- Opening Delimiter -
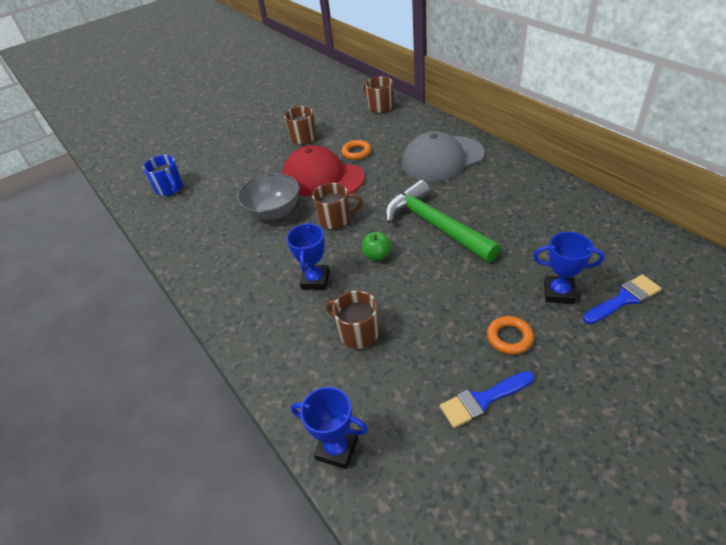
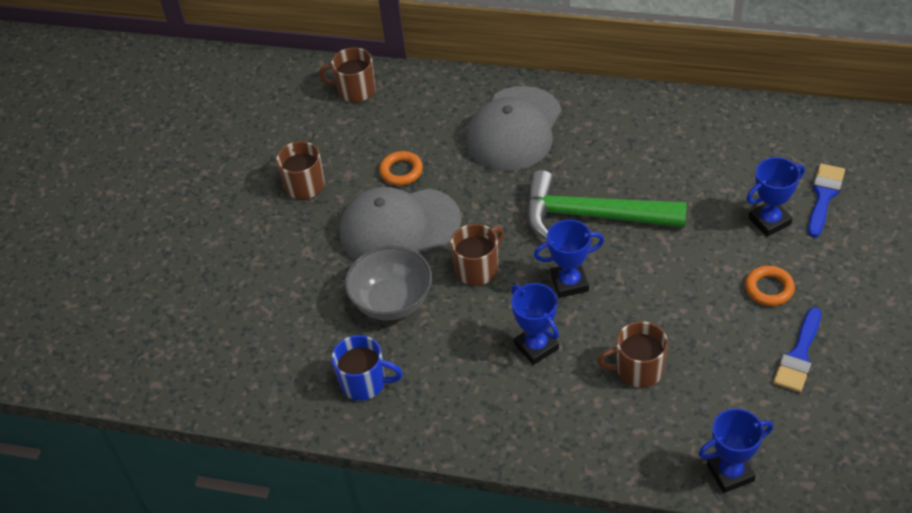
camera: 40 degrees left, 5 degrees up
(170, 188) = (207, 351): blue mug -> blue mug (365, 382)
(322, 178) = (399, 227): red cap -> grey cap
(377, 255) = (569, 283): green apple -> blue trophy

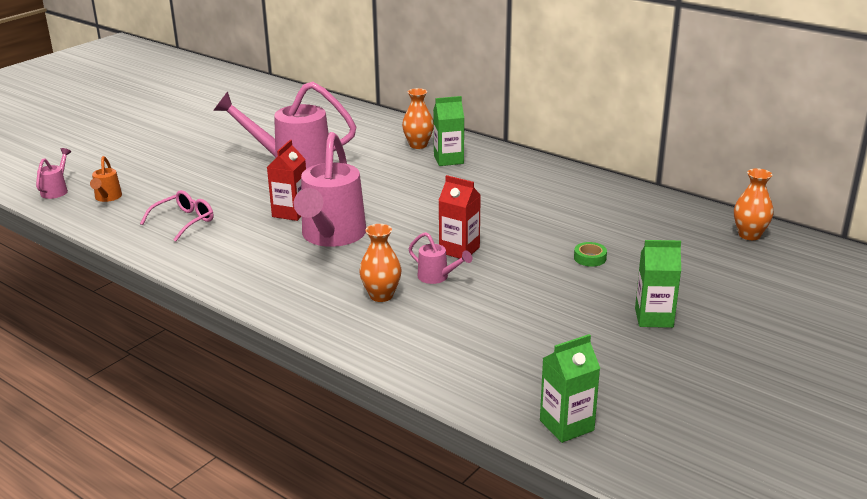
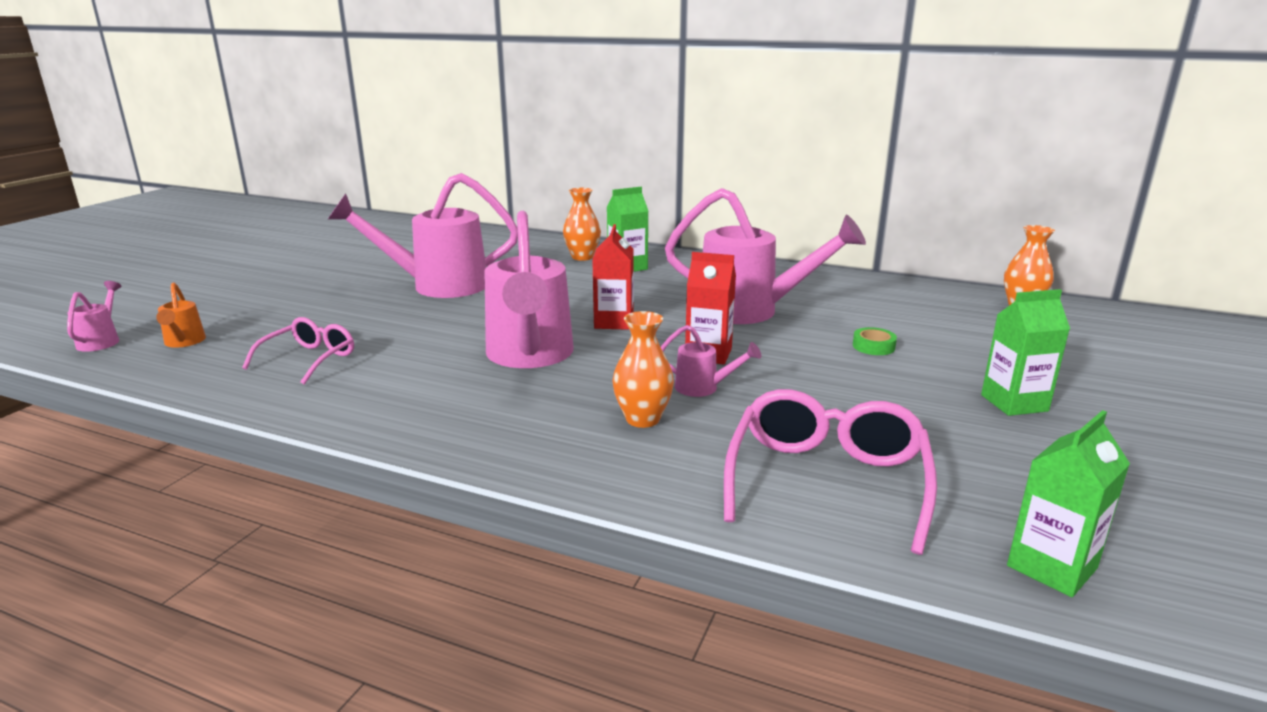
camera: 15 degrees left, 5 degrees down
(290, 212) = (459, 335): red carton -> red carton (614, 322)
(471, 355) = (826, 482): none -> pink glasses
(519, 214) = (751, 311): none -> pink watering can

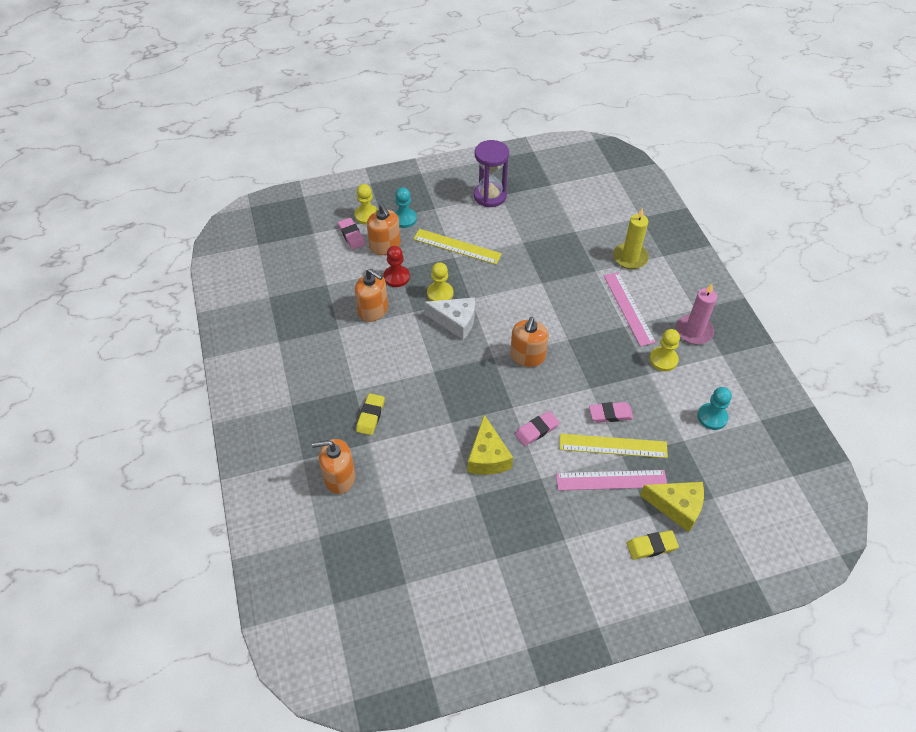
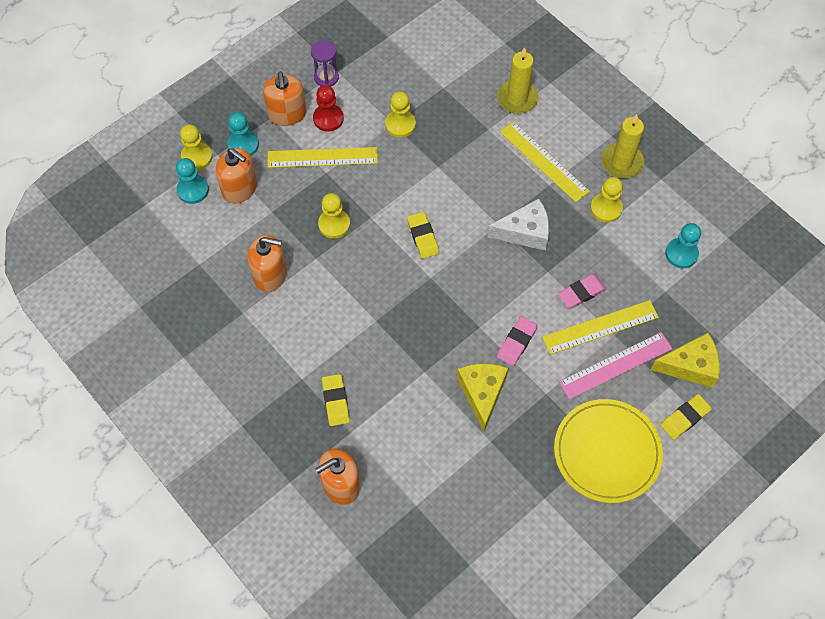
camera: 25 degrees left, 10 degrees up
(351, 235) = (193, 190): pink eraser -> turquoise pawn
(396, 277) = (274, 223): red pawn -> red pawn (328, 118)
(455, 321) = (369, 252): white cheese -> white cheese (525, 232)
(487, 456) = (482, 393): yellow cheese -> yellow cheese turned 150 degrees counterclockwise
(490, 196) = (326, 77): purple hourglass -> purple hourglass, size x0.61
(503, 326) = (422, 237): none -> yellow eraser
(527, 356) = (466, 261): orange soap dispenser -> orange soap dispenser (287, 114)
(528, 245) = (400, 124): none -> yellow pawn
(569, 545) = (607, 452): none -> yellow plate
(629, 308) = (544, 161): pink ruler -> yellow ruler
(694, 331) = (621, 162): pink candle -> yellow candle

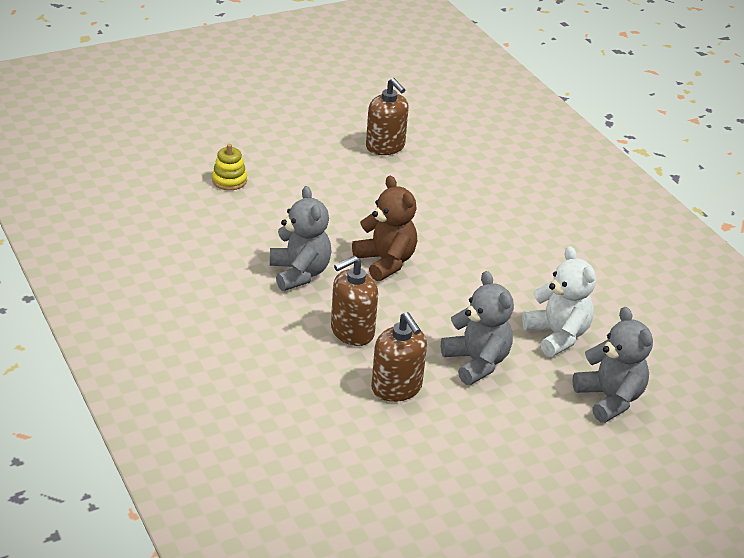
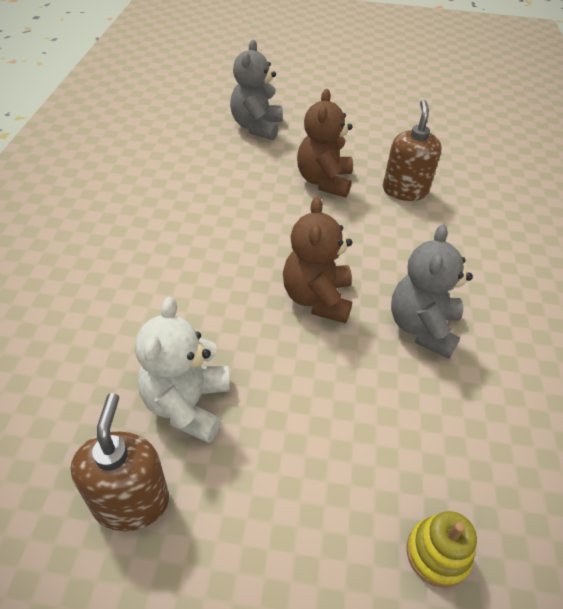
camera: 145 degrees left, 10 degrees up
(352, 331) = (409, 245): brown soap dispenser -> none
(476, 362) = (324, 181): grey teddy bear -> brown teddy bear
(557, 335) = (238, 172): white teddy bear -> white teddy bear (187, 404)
- Closing Delimiter -
TASK PROMPT:
When a line in the listing has the word "white", return that line.

RESPONSE AREA:
(455, 321) = (369, 252): white cheese -> white cheese (525, 232)
(557, 335) = (238, 172): white teddy bear -> white teddy bear (187, 404)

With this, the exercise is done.